─── Given data

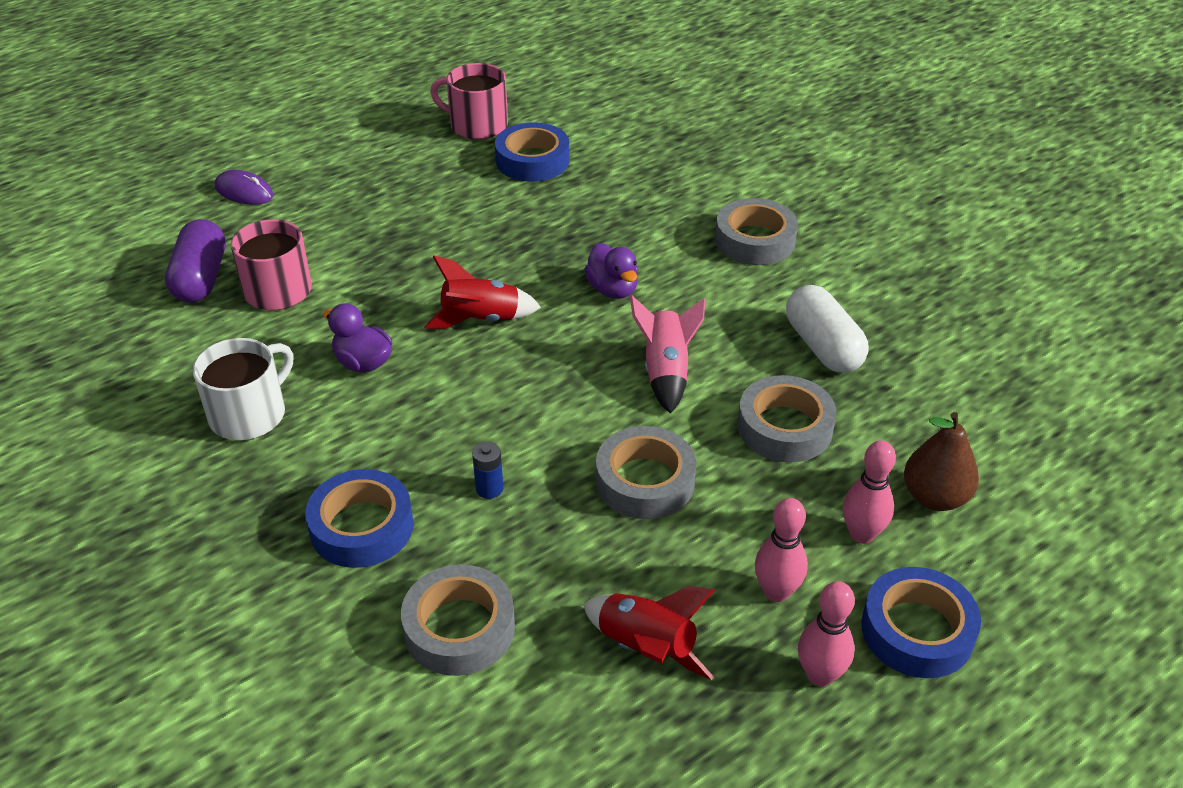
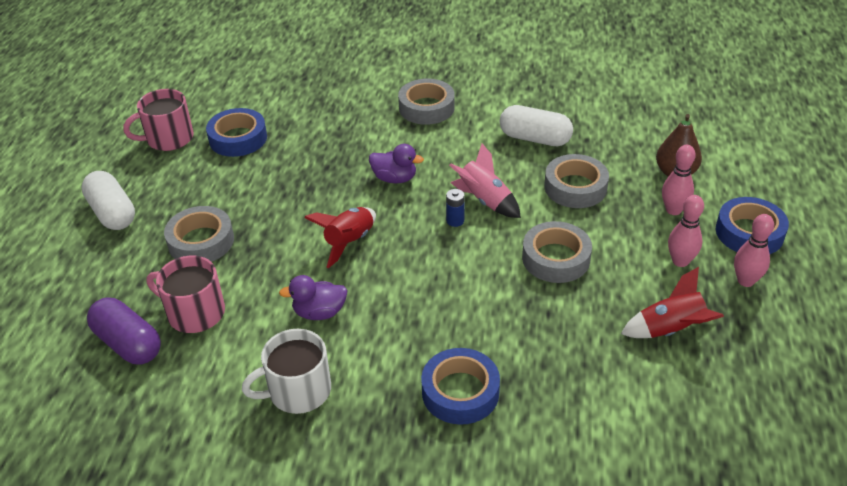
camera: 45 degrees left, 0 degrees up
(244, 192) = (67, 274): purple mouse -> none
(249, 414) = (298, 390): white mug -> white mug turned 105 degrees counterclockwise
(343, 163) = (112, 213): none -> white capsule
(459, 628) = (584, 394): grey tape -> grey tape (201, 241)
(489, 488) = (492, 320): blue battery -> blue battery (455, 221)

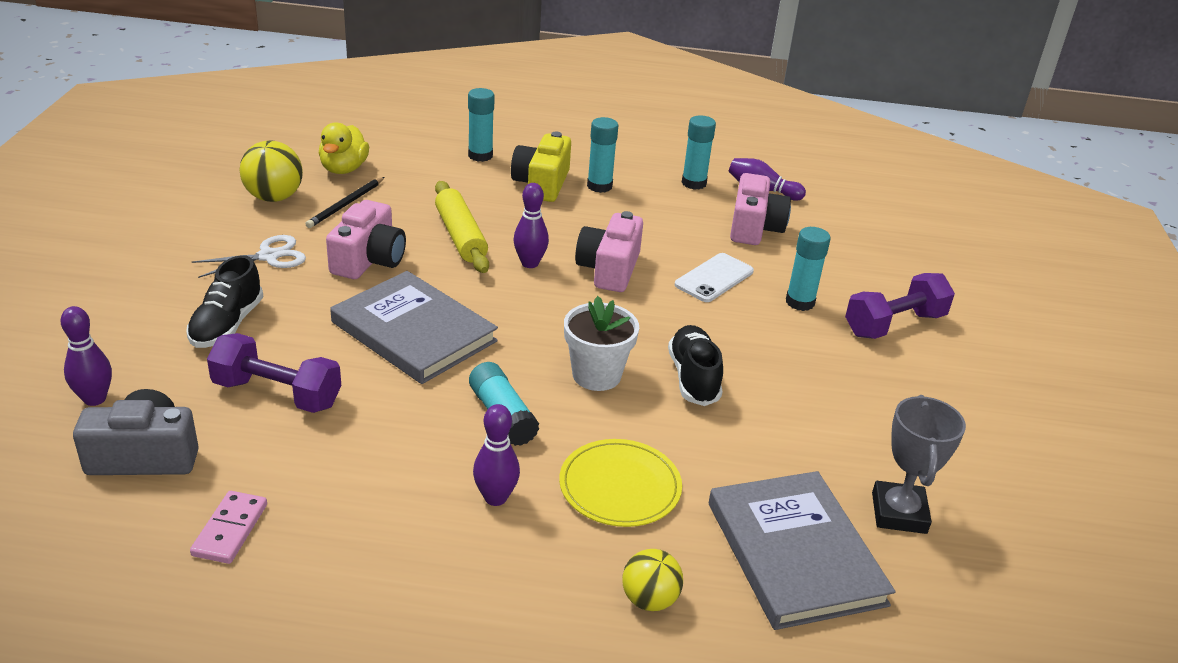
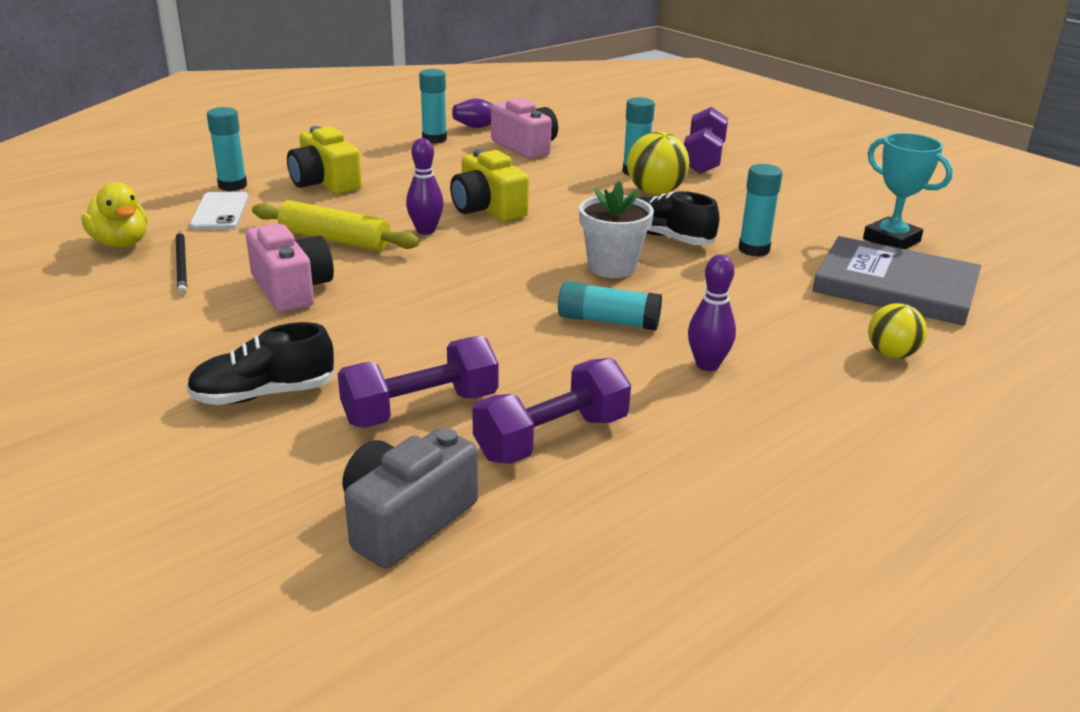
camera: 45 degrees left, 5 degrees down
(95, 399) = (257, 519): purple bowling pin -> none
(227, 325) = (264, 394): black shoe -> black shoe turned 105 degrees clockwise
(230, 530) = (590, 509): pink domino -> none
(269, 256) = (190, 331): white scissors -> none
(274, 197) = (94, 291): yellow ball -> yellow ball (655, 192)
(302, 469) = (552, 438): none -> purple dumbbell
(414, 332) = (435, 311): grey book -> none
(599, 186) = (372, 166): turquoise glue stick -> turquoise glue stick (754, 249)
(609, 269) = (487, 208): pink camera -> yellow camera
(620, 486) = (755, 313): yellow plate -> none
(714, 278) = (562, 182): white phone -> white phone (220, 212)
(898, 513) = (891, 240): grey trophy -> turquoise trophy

──────

▶ **Exercise**: Which lines of the records contain "purple"? Show each of them.

▶ **Exercise response**:
(244, 192) = (67, 274): purple mouse -> none
(95, 399) = (257, 519): purple bowling pin -> none
(302, 469) = (552, 438): none -> purple dumbbell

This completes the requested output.